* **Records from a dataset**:
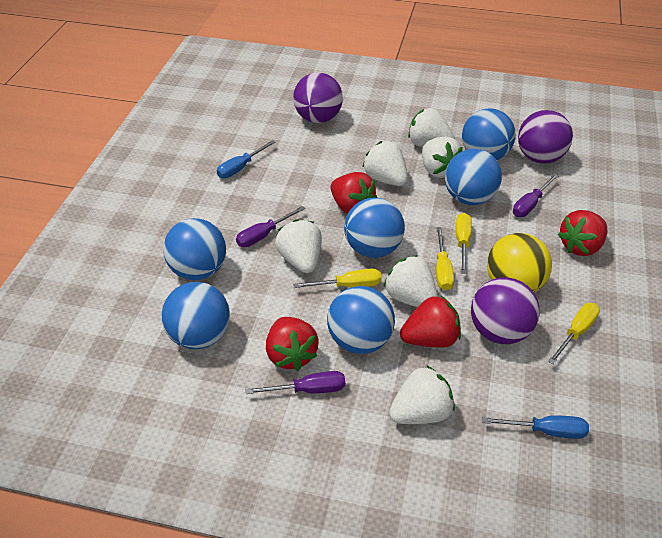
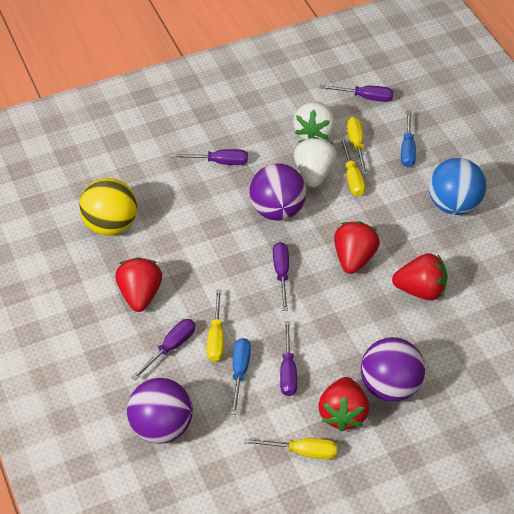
blue ball: 6 -> 1
purple screwdriver: 3 -> 5
white strawberry: 6 -> 2

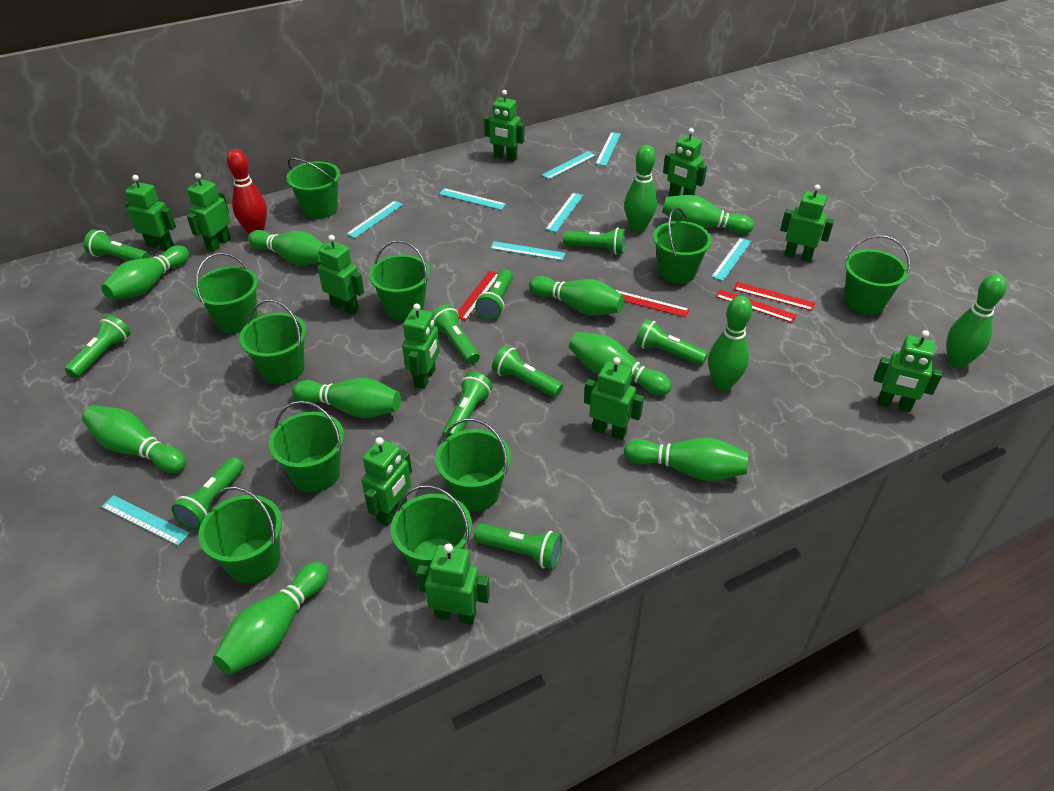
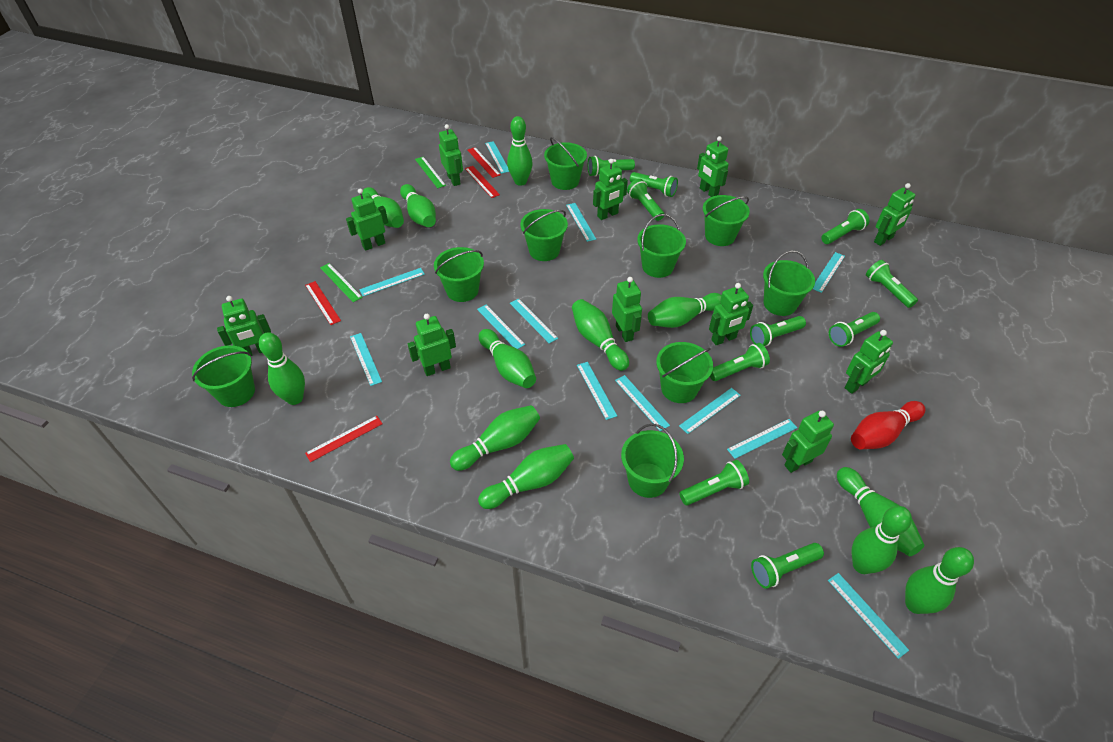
green bucket: 10 -> 9
green ruler: 0 -> 2
turquoise ruler: 8 -> 12

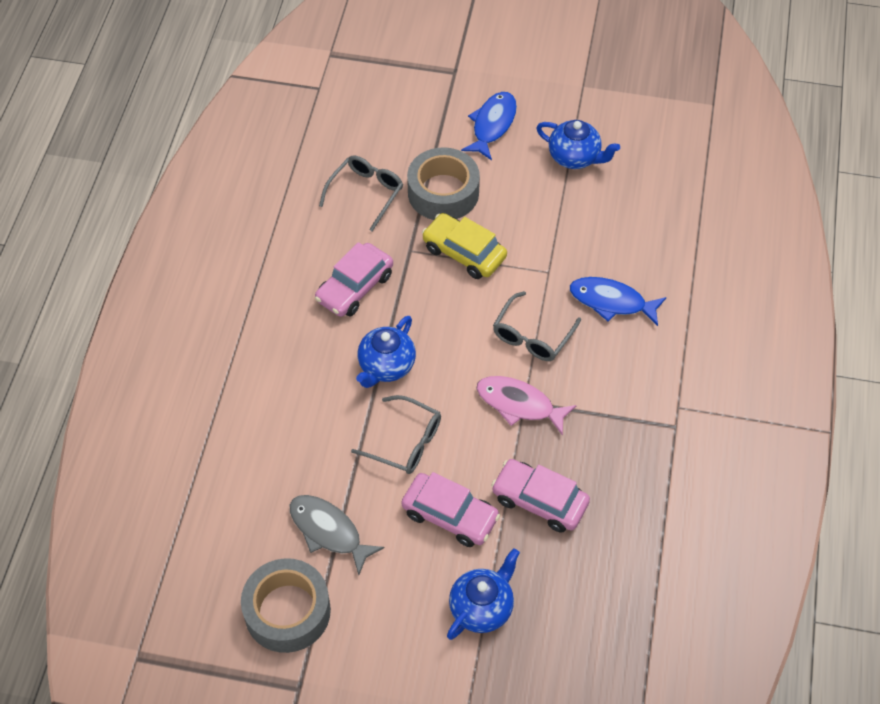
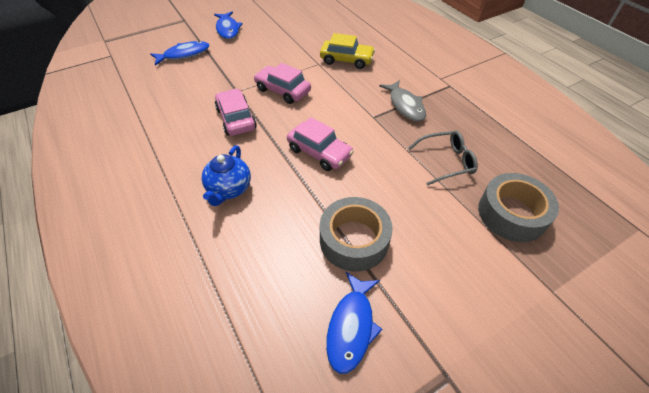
blue fish: 2 -> 3
blue teapot: 3 -> 1
grey glasses: 3 -> 1
pink fish: 1 -> 0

* **Exercise brief**: Where does the string "blue" occur in the data above? Copy every line that holds it.

* **Answer space**:
blue ball: 6 -> 1
blue fish: 2 -> 3
blue teapot: 3 -> 1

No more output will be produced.